**INPUT DATA**
BEGIN
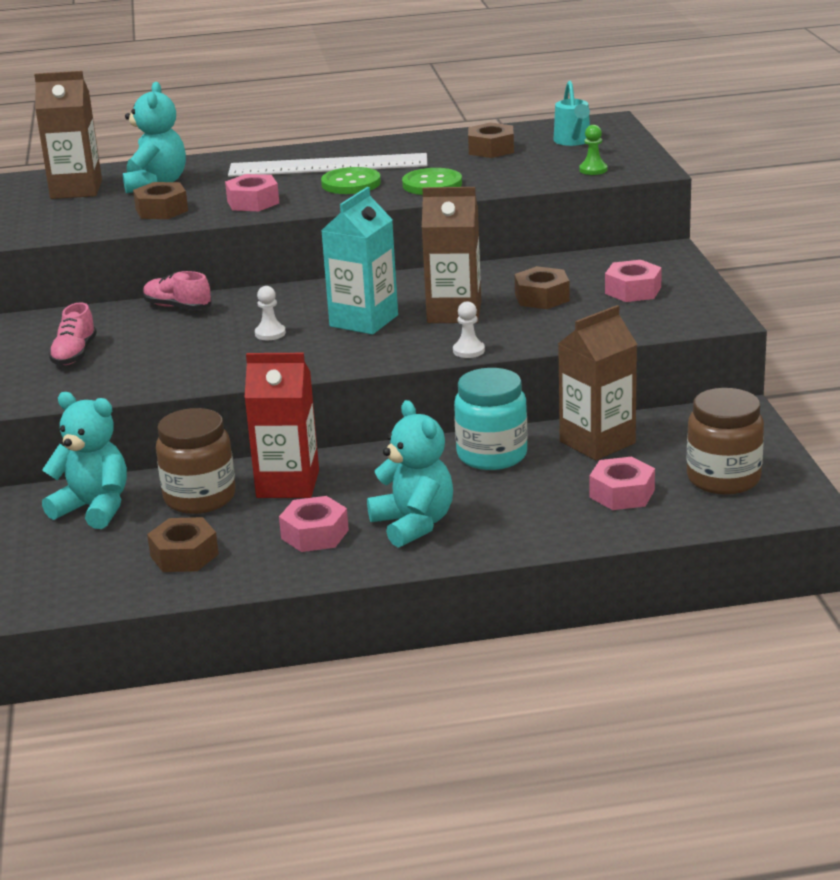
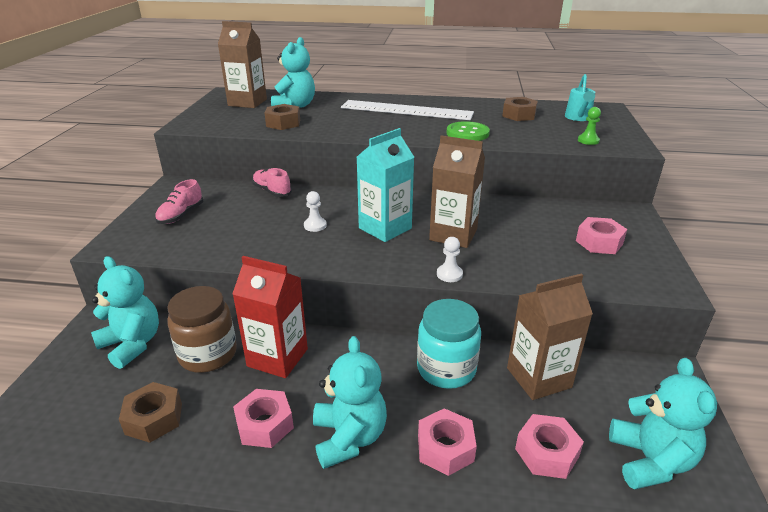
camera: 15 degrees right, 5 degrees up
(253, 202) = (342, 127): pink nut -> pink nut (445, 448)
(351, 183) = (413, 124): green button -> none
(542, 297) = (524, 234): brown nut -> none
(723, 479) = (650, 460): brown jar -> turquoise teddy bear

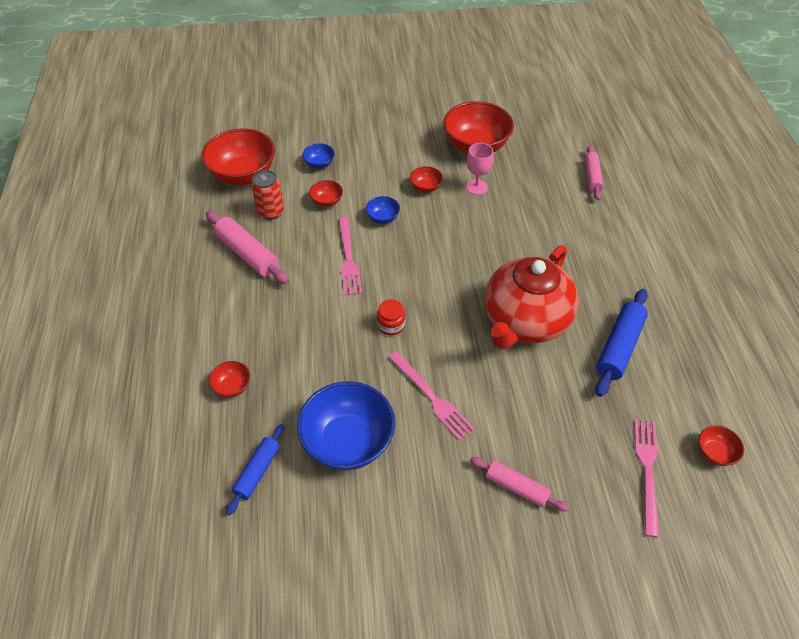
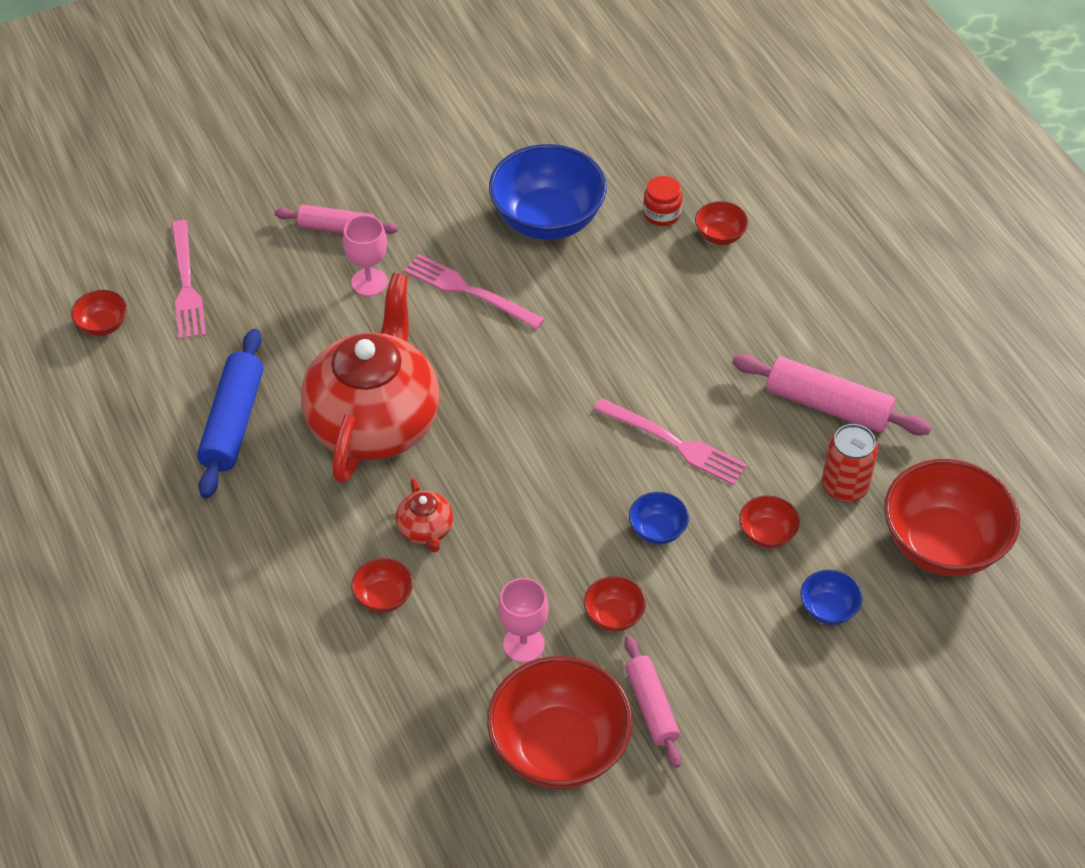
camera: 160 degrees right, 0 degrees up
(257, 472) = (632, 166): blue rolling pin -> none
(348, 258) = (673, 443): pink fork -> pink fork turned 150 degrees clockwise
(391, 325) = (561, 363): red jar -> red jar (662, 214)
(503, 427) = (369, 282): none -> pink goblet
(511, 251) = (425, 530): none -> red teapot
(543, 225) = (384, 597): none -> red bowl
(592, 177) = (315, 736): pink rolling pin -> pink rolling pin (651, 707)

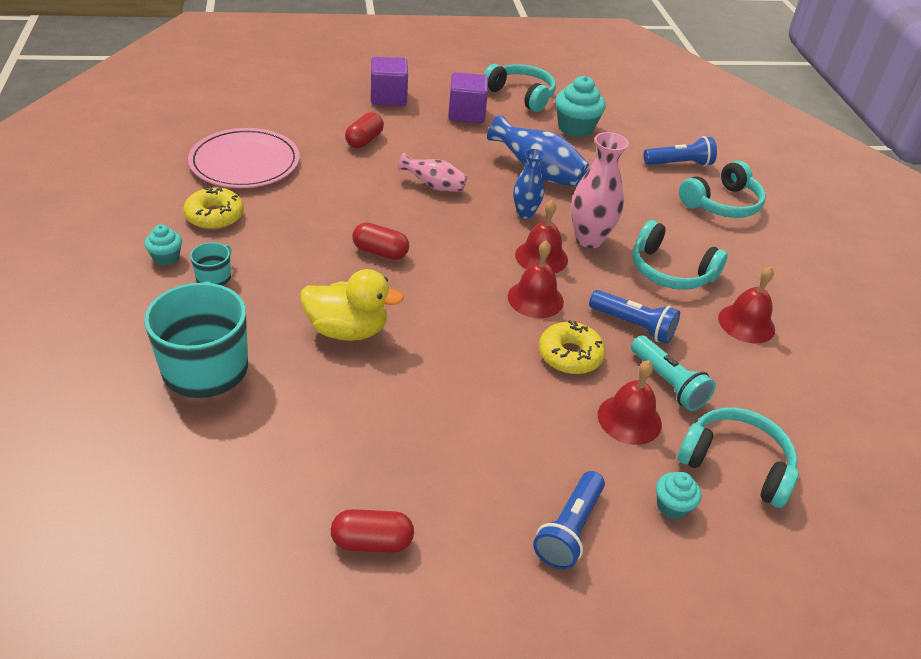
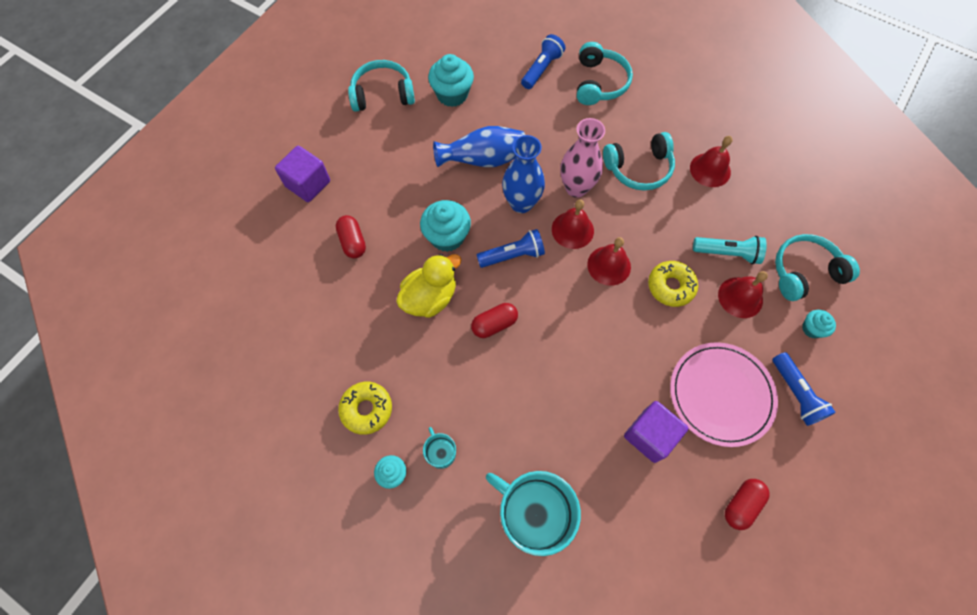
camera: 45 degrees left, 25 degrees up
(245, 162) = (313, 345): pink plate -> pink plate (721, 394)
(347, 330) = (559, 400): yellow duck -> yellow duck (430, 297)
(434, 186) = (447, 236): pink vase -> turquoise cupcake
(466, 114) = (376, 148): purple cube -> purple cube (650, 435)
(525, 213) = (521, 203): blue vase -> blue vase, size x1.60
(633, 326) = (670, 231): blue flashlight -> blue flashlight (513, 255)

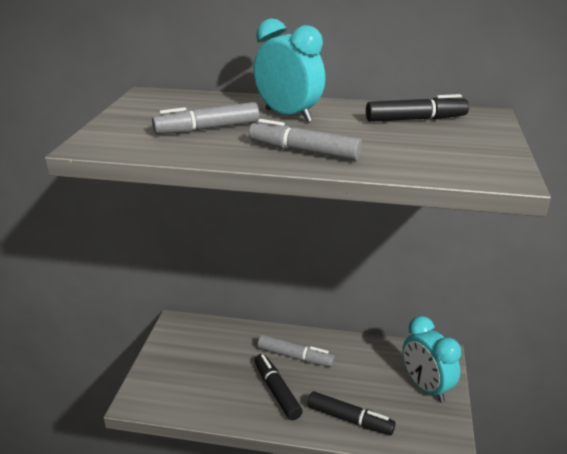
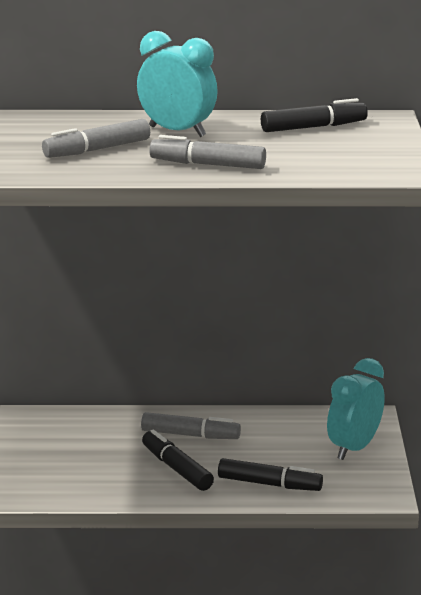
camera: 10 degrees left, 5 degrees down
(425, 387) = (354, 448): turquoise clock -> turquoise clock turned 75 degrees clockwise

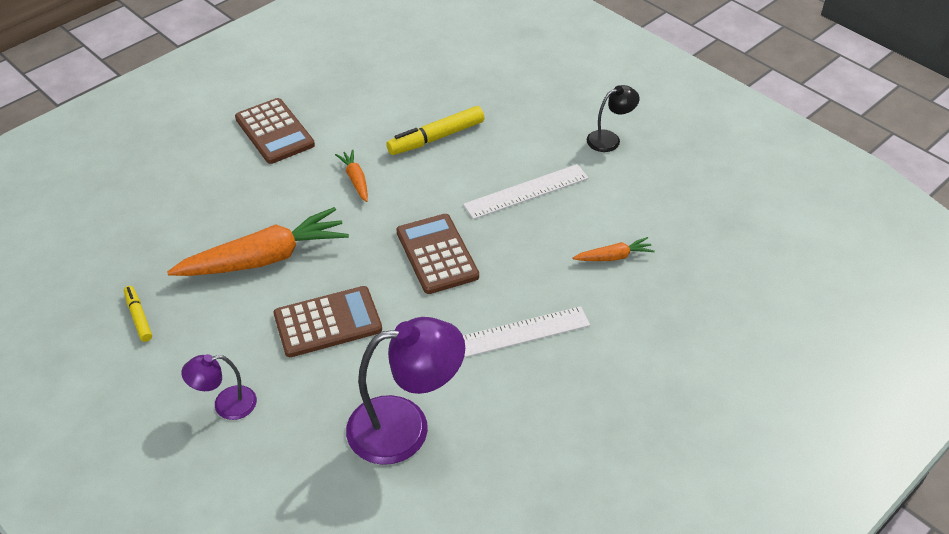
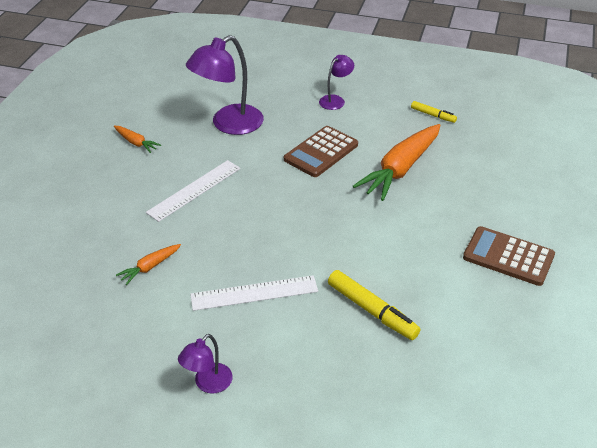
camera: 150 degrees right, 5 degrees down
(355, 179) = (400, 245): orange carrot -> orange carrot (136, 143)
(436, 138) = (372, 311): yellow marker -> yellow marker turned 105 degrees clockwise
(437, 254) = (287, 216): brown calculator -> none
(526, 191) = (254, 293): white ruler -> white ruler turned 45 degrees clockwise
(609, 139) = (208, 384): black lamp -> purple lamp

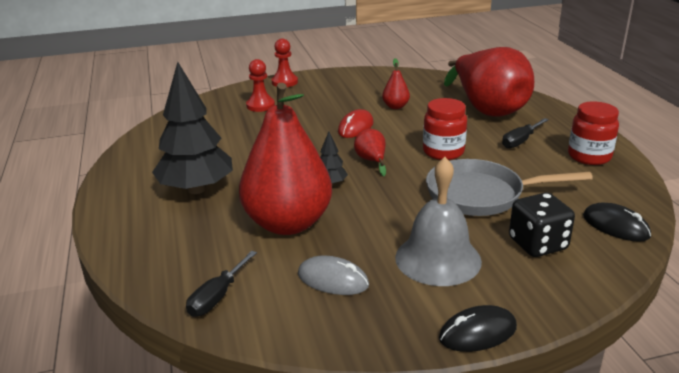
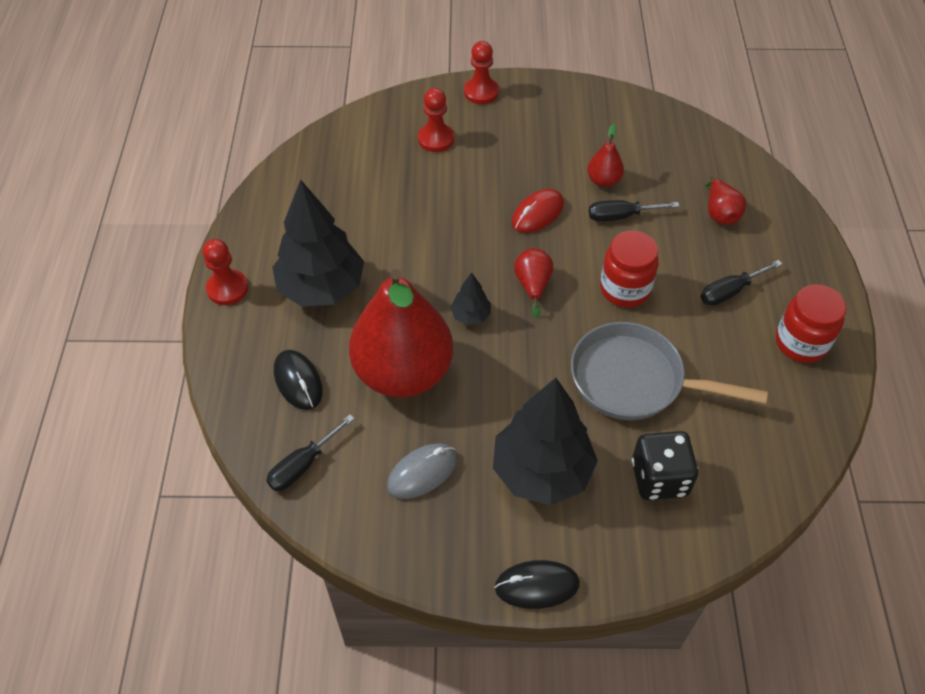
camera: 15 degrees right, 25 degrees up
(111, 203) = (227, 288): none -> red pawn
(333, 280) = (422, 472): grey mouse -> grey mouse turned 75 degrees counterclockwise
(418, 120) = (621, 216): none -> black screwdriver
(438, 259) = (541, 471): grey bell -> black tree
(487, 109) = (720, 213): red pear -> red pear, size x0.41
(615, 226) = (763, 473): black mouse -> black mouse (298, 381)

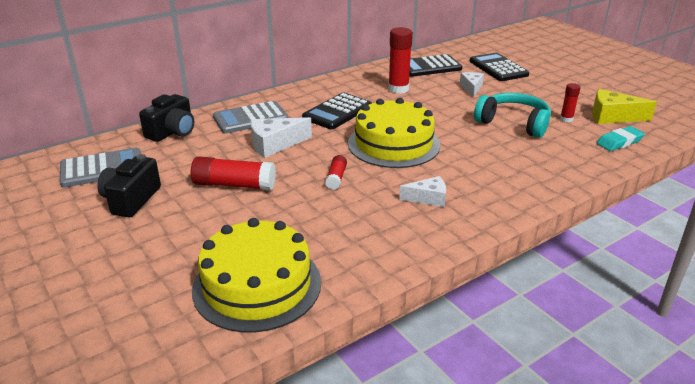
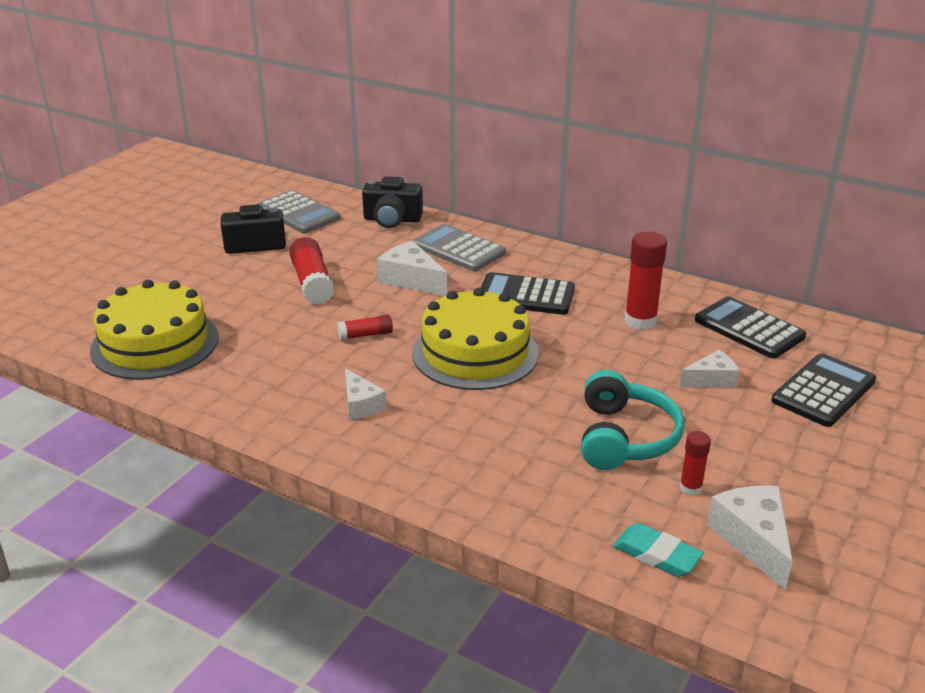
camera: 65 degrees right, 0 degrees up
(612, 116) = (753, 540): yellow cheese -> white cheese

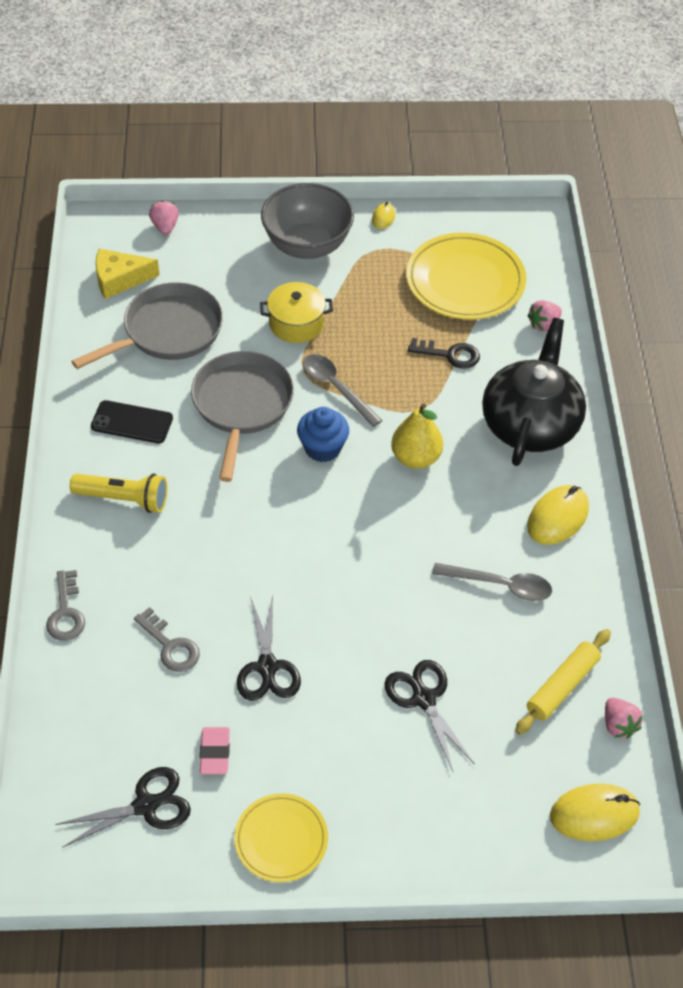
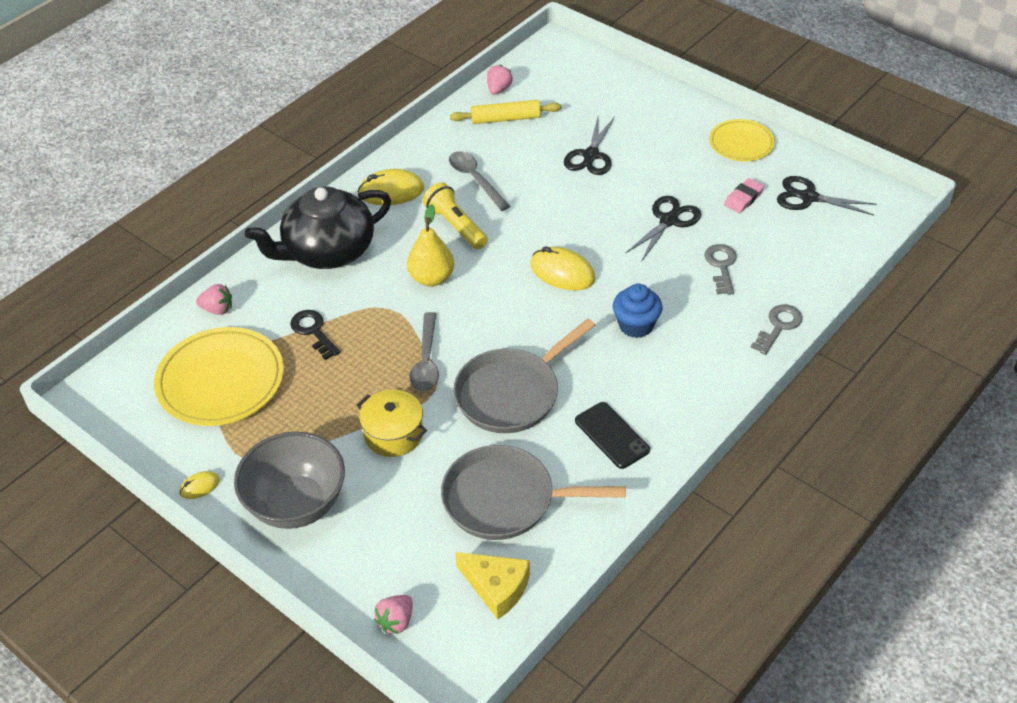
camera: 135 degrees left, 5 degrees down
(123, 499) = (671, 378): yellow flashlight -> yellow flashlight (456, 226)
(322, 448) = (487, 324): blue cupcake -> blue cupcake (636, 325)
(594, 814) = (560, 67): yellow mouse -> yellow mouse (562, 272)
END
**DIRECTIONS**
In the listing above, find the line containing "(542, 297) = (524, 234): brown nut -> none" and the line containing "(434, 186) = (447, 236): pink". Print those two lines and every line between them exactly, with no pictures.

**COMPLETED EXERCISE**
(542, 297) = (524, 234): brown nut -> none
(723, 479) = (650, 460): brown jar -> turquoise teddy bear

camera: 160 degrees right, 0 degrees up
(257, 472) = (632, 166): blue rolling pin -> none
(348, 258) = (673, 443): pink fork -> pink fork turned 150 degrees clockwise
(391, 325) = (561, 363): red jar -> red jar (662, 214)
(503, 427) = (369, 282): none -> pink goblet
(511, 251) = (425, 530): none -> red teapot
(543, 225) = (384, 597): none -> red bowl
(592, 177) = (315, 736): pink rolling pin -> pink rolling pin (651, 707)

camera: 45 degrees left, 25 degrees up
(245, 162) = (313, 345): pink plate -> pink plate (721, 394)
(347, 330) = (559, 400): yellow duck -> yellow duck (430, 297)
(434, 186) = (447, 236): pink vase -> turquoise cupcake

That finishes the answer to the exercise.